* [Work required]:
For this exercise, an exact copy is needed of only the lines from the one containing "none -> white plate F8 level 1" through the end of the data, with pictures left out.

* [Supplied records]:
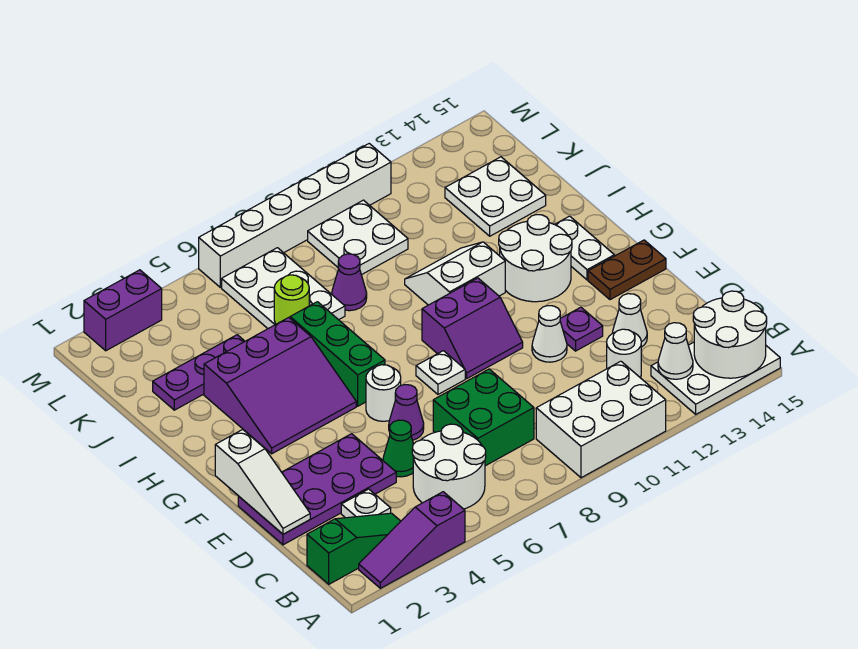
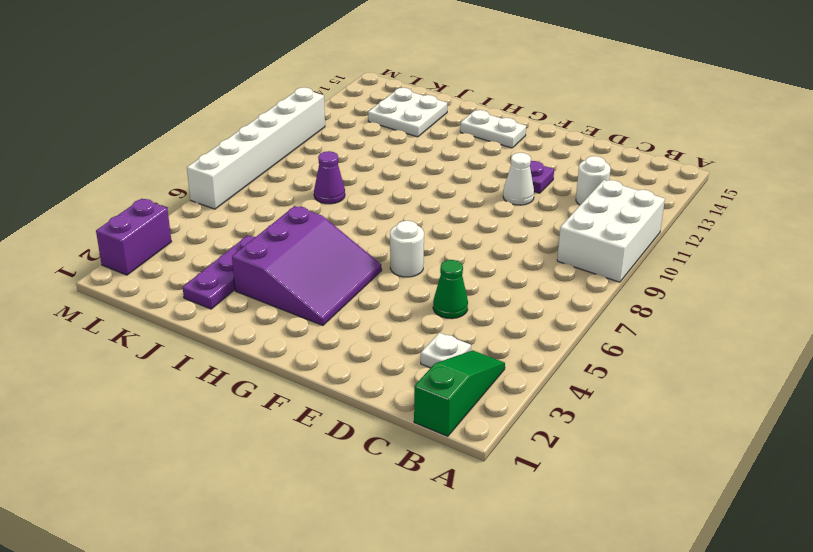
none -> purple slope A2:A4 level 1 top 4
none -> white plate A13:B15 level 1
none -> white round brick B5:C6 level 1
none -> green brick C7:D8 level 1

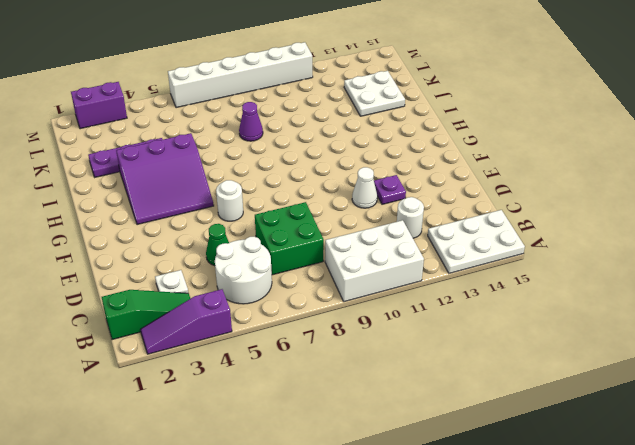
none -> purple plate D1:E4 level 1
none -> white cone D13 level 1
none -> purple cone E6 level 1
none -> white plate F8 level 1

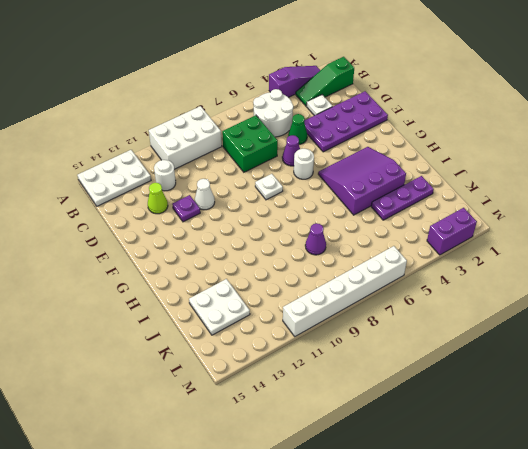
lime cone D13 level 1 -> white cone D13 level 1
none -> purple slope F9:G10 level 1 top G
none -> brown plate F14:F15 level 1
none -> green brick G6:I6 level 1
none -> white round brick G12:H13 level 1

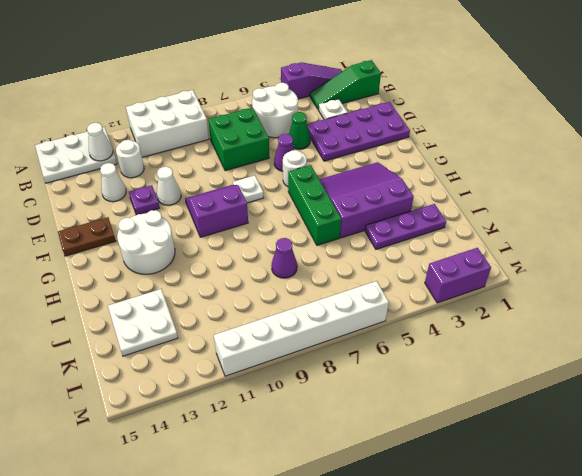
none -> white plate G14:H14 level 1
none -> white slope H10:I11 level 1 top H
none -> white plate J6:L7 level 1
none -> white plate K9:L10 level 1

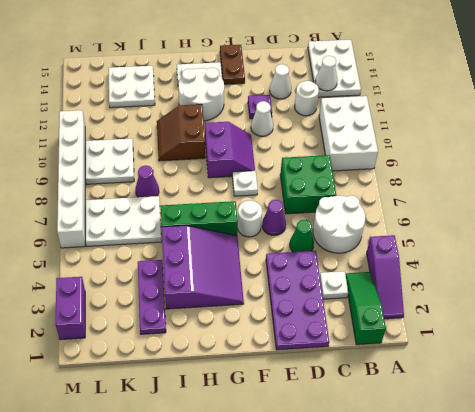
brown slope H10:I11 level 1 top H -> white slope H10:I11 level 1 top H
none -> white round brick A14:B15 level 2
none -> white slope D1:F1 level 2 top F
none -> lime round brick J6 level 2

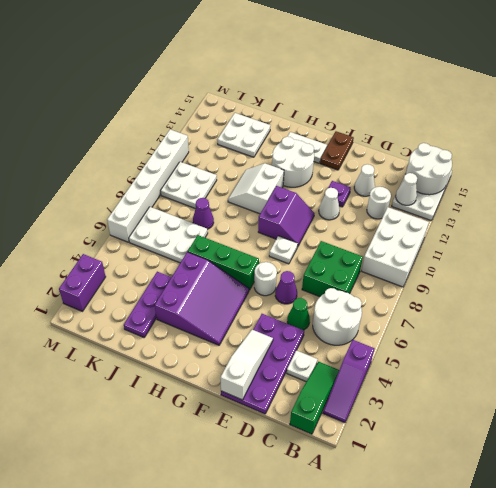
white slope E1:E3 level 2 top 1 -> white slope D1:F1 level 2 top F
none -> lime round brick J6 level 2

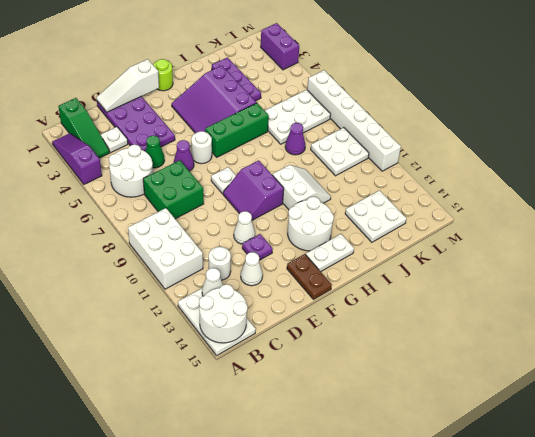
lime round brick G1 level 1 -> lime round brick J6 level 2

* [Expected answer]:
none -> white plate F8 level 1

lime cone D13 level 1 -> white cone D13 level 1
none -> purple slope F9:G10 level 1 top G
none -> brown plate F14:F15 level 1
none -> green brick G6:I6 level 1
none -> white round brick G12:H13 level 1

none -> white plate G14:H14 level 1
none -> white slope H10:I11 level 1 top H
none -> white plate J6:L7 level 1
none -> white plate K9:L10 level 1

brown slope H10:I11 level 1 top H -> white slope H10:I11 level 1 top H
none -> white round brick A14:B15 level 2
none -> white slope D1:F1 level 2 top F
none -> lime round brick J6 level 2

white slope E1:E3 level 2 top 1 -> white slope D1:F1 level 2 top F
none -> lime round brick J6 level 2

lime round brick G1 level 1 -> lime round brick J6 level 2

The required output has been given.